## Before-and-after scene images
● ● ● ●
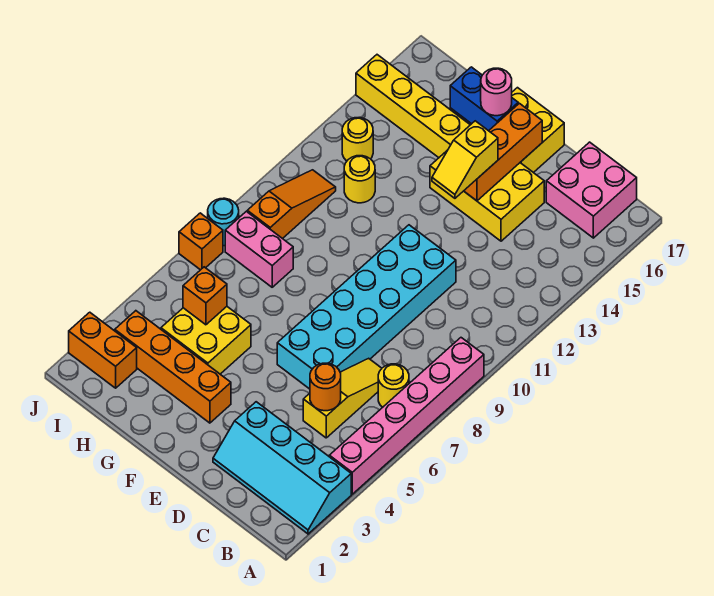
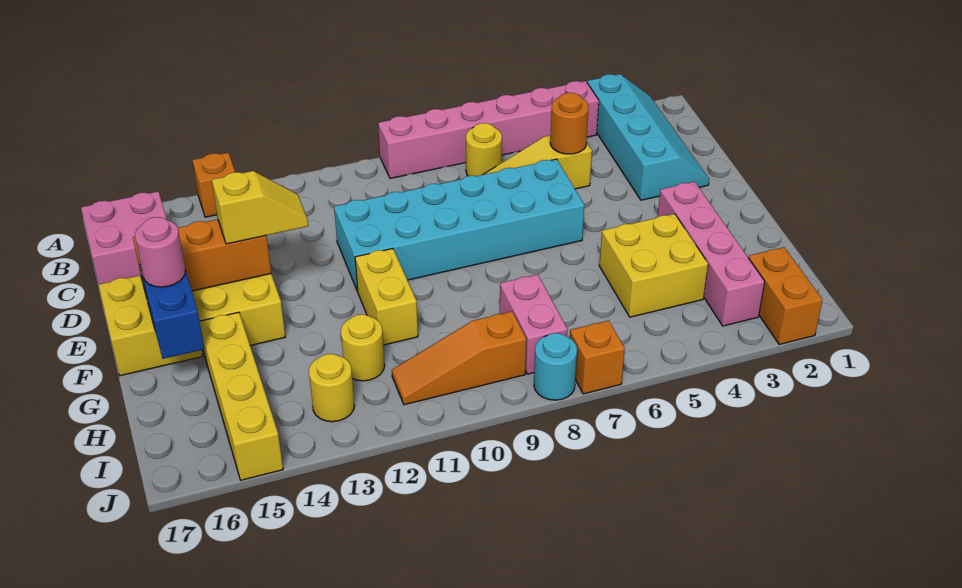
orange brick F3:I3 level 1 -> pink brick F3:I3 level 1
none -> yellow brick F11:G11 level 1
orange brick H5 level 2 -> orange brick A14 level 1

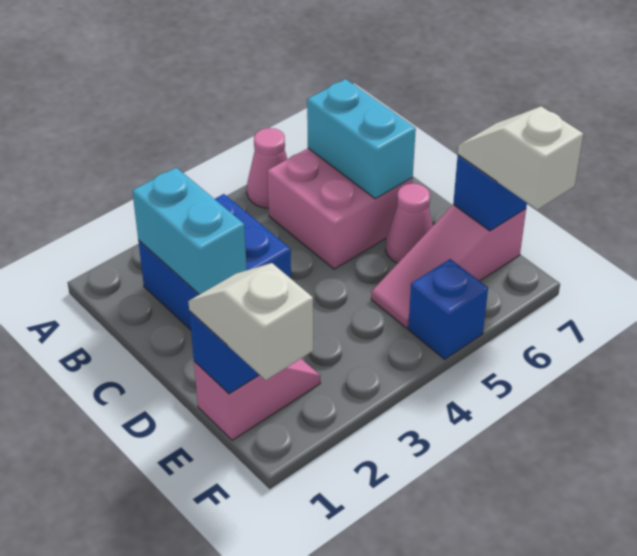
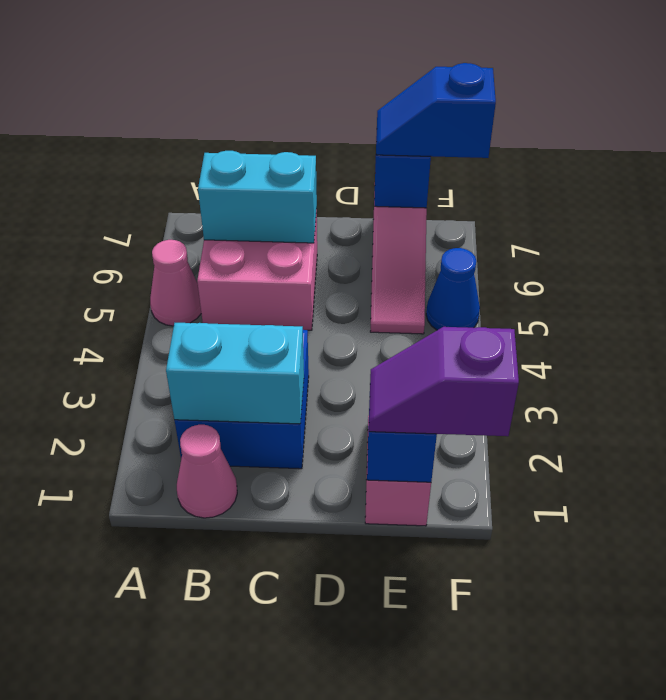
pink cone D6 level 1 -> pink cone B1 level 1
white slope E1:F1 level 3 top F -> purple slope E1:F1 level 3 top F
white slope E7:F7 level 3 top F -> blue slope E7:F7 level 3 top F
blue brick F5 level 1 -> blue cone F5 level 1

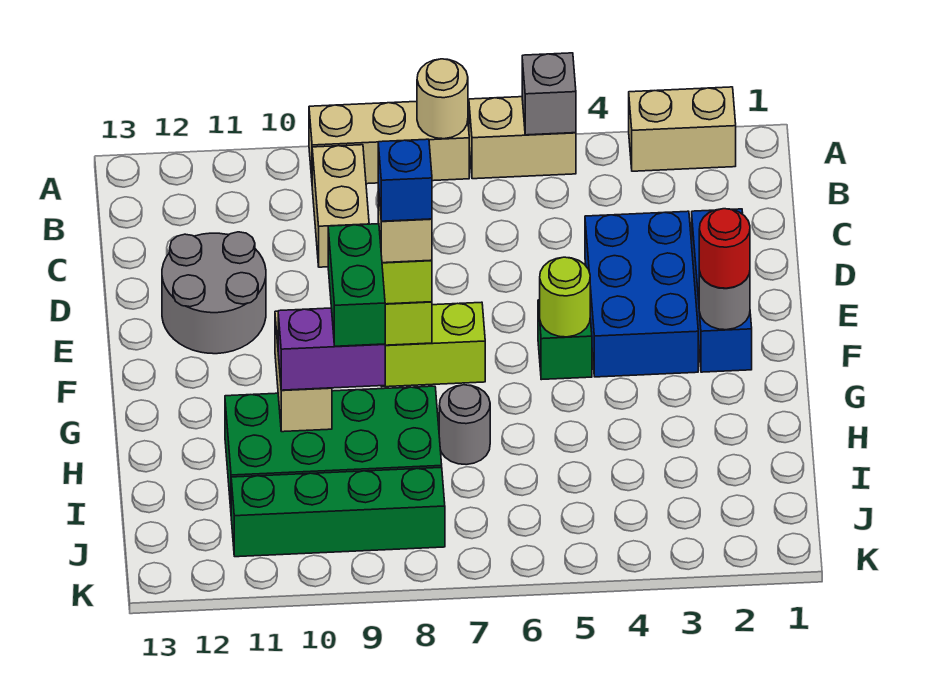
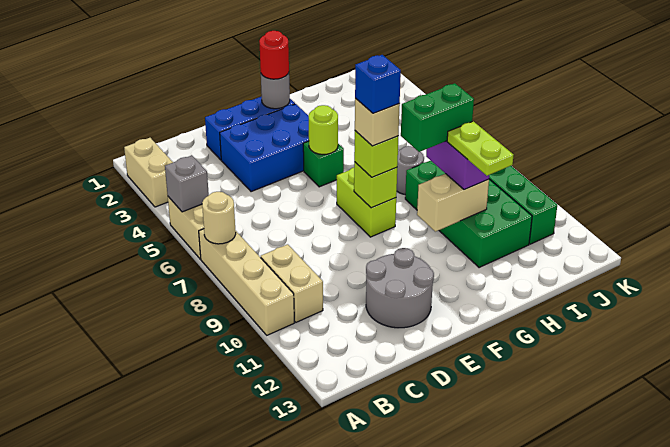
tan brick A7:A9 level 1 -> tan brick A7:A10 level 1
tan brick B9:C9 level 1 -> tan brick B9:B10 level 1
none -> lime plate H10:H11 level 4

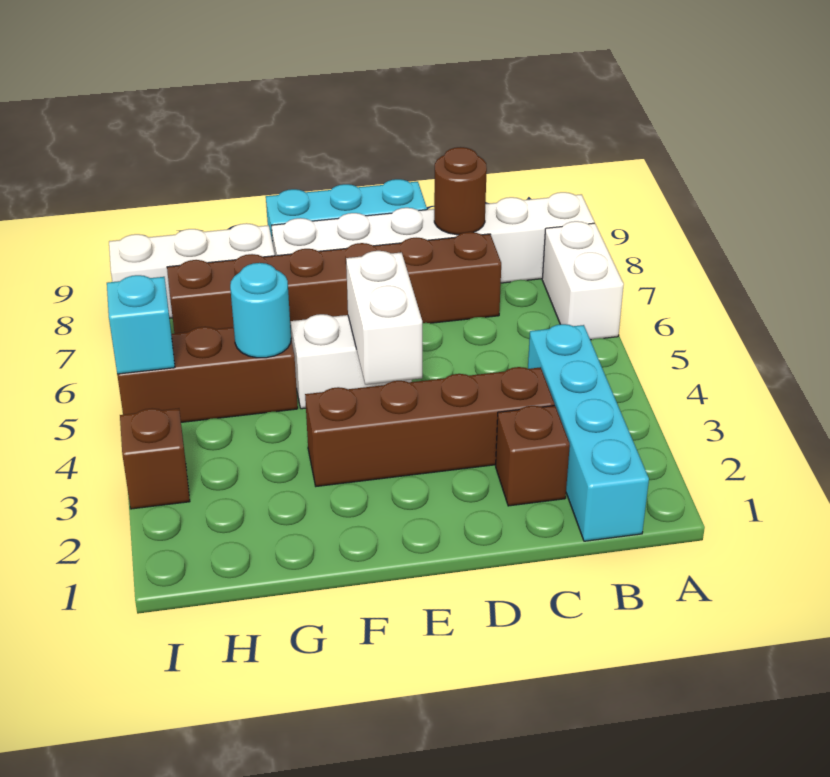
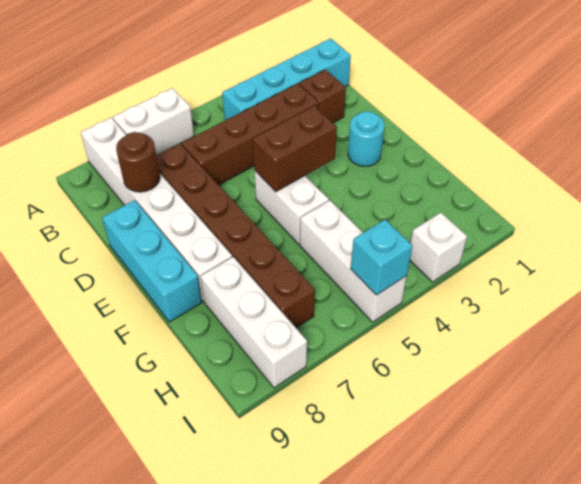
brown brick C3:F3 level 1 -> brown brick C3:C6 level 1
white brick E4:E5 level 2 -> brown brick E4:E5 level 2
brown brick G5:I5 level 1 -> white brick G5:I5 level 1
cyan round brick G5 level 2 -> cyan round brick E2 level 1
brown brick I3 level 1 -> white brick I3 level 1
● ● ● ●
## ABOUT THIS TASK
Output nothing but the lines from the one that contains "brown brick G5:I5" through the final line of the entries above, exactly as they appear.

## REPLY
brown brick G5:I5 level 1 -> white brick G5:I5 level 1
cyan round brick G5 level 2 -> cyan round brick E2 level 1
brown brick I3 level 1 -> white brick I3 level 1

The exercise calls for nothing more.